(Assigned task): Each entry below is to be printed verbatim.

(Data provided):

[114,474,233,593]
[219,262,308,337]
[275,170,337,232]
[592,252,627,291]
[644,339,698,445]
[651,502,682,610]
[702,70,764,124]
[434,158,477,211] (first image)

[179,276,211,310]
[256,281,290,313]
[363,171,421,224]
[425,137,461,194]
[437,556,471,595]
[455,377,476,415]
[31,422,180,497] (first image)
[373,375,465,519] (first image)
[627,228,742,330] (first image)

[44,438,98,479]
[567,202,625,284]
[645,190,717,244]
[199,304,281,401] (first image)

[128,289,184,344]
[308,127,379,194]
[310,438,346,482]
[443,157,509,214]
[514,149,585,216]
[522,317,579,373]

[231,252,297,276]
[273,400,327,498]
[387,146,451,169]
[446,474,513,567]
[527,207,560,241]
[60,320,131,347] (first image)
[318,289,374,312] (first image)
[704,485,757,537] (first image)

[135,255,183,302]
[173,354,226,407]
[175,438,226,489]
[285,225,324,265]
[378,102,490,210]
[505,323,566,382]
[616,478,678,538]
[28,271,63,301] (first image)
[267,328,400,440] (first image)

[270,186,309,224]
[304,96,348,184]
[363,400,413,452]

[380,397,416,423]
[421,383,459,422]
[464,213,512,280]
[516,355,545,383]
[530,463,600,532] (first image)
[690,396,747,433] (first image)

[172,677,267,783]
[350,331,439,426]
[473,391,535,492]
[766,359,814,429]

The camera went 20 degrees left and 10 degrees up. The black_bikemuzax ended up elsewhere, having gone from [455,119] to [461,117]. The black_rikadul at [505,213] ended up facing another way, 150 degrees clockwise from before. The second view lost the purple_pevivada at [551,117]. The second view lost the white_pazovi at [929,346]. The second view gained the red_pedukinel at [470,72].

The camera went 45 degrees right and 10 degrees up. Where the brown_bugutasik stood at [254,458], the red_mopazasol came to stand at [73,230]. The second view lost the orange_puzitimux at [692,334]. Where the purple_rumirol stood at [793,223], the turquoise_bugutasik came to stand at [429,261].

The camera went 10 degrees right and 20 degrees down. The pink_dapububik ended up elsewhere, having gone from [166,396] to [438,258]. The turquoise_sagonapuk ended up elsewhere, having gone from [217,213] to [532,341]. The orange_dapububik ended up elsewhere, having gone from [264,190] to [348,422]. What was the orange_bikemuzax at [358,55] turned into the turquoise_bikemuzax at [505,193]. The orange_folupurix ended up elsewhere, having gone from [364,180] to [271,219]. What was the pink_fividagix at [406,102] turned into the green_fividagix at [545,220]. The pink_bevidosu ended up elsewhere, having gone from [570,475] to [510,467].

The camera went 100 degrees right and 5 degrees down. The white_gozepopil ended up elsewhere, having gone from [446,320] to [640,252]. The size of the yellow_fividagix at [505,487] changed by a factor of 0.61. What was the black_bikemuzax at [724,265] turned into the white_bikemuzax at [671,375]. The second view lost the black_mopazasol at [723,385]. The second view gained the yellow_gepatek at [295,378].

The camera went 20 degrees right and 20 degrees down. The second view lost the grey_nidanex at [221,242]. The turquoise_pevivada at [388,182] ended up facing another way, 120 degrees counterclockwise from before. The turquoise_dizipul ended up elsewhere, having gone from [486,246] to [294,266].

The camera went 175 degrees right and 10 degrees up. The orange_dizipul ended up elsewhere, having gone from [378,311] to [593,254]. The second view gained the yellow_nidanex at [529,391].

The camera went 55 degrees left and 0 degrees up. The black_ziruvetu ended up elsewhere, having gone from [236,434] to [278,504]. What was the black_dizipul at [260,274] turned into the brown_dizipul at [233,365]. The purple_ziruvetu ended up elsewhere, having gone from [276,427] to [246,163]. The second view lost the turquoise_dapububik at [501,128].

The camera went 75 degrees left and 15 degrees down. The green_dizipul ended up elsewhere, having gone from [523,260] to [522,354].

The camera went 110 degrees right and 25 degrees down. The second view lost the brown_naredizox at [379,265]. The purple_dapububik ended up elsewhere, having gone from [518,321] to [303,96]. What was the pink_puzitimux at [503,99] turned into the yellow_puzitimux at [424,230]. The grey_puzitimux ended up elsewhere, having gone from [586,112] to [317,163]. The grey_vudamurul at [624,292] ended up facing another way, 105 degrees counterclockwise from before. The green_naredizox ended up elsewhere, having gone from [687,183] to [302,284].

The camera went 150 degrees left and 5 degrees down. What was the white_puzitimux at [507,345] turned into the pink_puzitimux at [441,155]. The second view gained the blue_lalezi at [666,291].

(Task output):
[114,474,233,593]
[219,262,308,337]
[275,170,337,232]
[592,252,627,291]
[644,339,698,445]
[651,502,682,610]
[702,70,764,124]
[434,158,477,211] (first image)

[179,276,211,310]
[256,281,290,313]
[363,171,421,224]
[425,137,461,194]
[437,556,471,595]
[455,377,476,415]
[31,422,180,497] (first image)
[373,375,465,519] (first image)
[627,228,742,330] (first image)

[44,438,98,479]
[567,202,625,284]
[645,190,717,244]
[199,304,281,401] (first image)

[128,289,184,344]
[308,127,379,194]
[310,438,346,482]
[443,157,509,214]
[514,149,585,216]
[522,317,579,373]

[231,252,297,276]
[273,400,327,498]
[387,146,451,169]
[446,474,513,567]
[527,207,560,241]
[60,320,131,347] (first image)
[318,289,374,312] (first image)
[704,485,757,537] (first image)

[135,255,183,302]
[173,354,226,407]
[175,438,226,489]
[285,225,324,265]
[378,102,490,210]
[505,323,566,382]
[616,478,678,538]
[28,271,63,301] (first image)
[267,328,400,440] (first image)

[270,186,309,224]
[304,96,348,184]
[363,400,413,452]

[380,397,416,423]
[421,383,459,422]
[464,213,512,280]
[516,355,545,383]
[530,463,600,532] (first image)
[690,396,747,433] (first image)

[172,677,267,783]
[350,331,439,426]
[473,391,535,492]
[766,359,814,429]

The camera went 20 degrees left and 10 degrees up. The black_bikemuzax ended up elsewhere, having gone from [455,119] to [461,117]. The black_rikadul at [505,213] ended up facing another way, 150 degrees clockwise from before. The second view lost the purple_pevivada at [551,117]. The second view lost the white_pazovi at [929,346]. The second view gained the red_pedukinel at [470,72].

The camera went 45 degrees right and 10 degrees up. Where the brown_bugutasik stood at [254,458], the red_mopazasol came to stand at [73,230]. The second view lost the orange_puzitimux at [692,334]. Where the purple_rumirol stood at [793,223], the turquoise_bugutasik came to stand at [429,261].

The camera went 10 degrees right and 20 degrees down. The pink_dapububik ended up elsewhere, having gone from [166,396] to [438,258]. The turquoise_sagonapuk ended up elsewhere, having gone from [217,213] to [532,341]. The orange_dapububik ended up elsewhere, having gone from [264,190] to [348,422]. What was the orange_bikemuzax at [358,55] turned into the turquoise_bikemuzax at [505,193]. The orange_folupurix ended up elsewhere, having gone from [364,180] to [271,219]. What was the pink_fividagix at [406,102] turned into the green_fividagix at [545,220]. The pink_bevidosu ended up elsewhere, having gone from [570,475] to [510,467].

The camera went 100 degrees right and 5 degrees down. The white_gozepopil ended up elsewhere, having gone from [446,320] to [640,252]. The size of the yellow_fividagix at [505,487] changed by a factor of 0.61. What was the black_bikemuzax at [724,265] turned into the white_bikemuzax at [671,375]. The second view lost the black_mopazasol at [723,385]. The second view gained the yellow_gepatek at [295,378].

The camera went 20 degrees right and 20 degrees down. The second view lost the grey_nidanex at [221,242]. The turquoise_pevivada at [388,182] ended up facing another way, 120 degrees counterclockwise from before. The turquoise_dizipul ended up elsewhere, having gone from [486,246] to [294,266].

The camera went 175 degrees right and 10 degrees up. The orange_dizipul ended up elsewhere, having gone from [378,311] to [593,254]. The second view gained the yellow_nidanex at [529,391].

The camera went 55 degrees left and 0 degrees up. The black_ziruvetu ended up elsewhere, having gone from [236,434] to [278,504]. What was the black_dizipul at [260,274] turned into the brown_dizipul at [233,365]. The purple_ziruvetu ended up elsewhere, having gone from [276,427] to [246,163]. The second view lost the turquoise_dapububik at [501,128].

The camera went 75 degrees left and 15 degrees down. The green_dizipul ended up elsewhere, having gone from [523,260] to [522,354].

The camera went 110 degrees right and 25 degrees down. The second view lost the brown_naredizox at [379,265]. The purple_dapububik ended up elsewhere, having gone from [518,321] to [303,96]. What was the pink_puzitimux at [503,99] turned into the yellow_puzitimux at [424,230]. The grey_puzitimux ended up elsewhere, having gone from [586,112] to [317,163]. The grey_vudamurul at [624,292] ended up facing another way, 105 degrees counterclockwise from before. The green_naredizox ended up elsewhere, having gone from [687,183] to [302,284].

The camera went 150 degrees left and 5 degrees down. What was the white_puzitimux at [507,345] turned into the pink_puzitimux at [441,155]. The second view gained the blue_lalezi at [666,291].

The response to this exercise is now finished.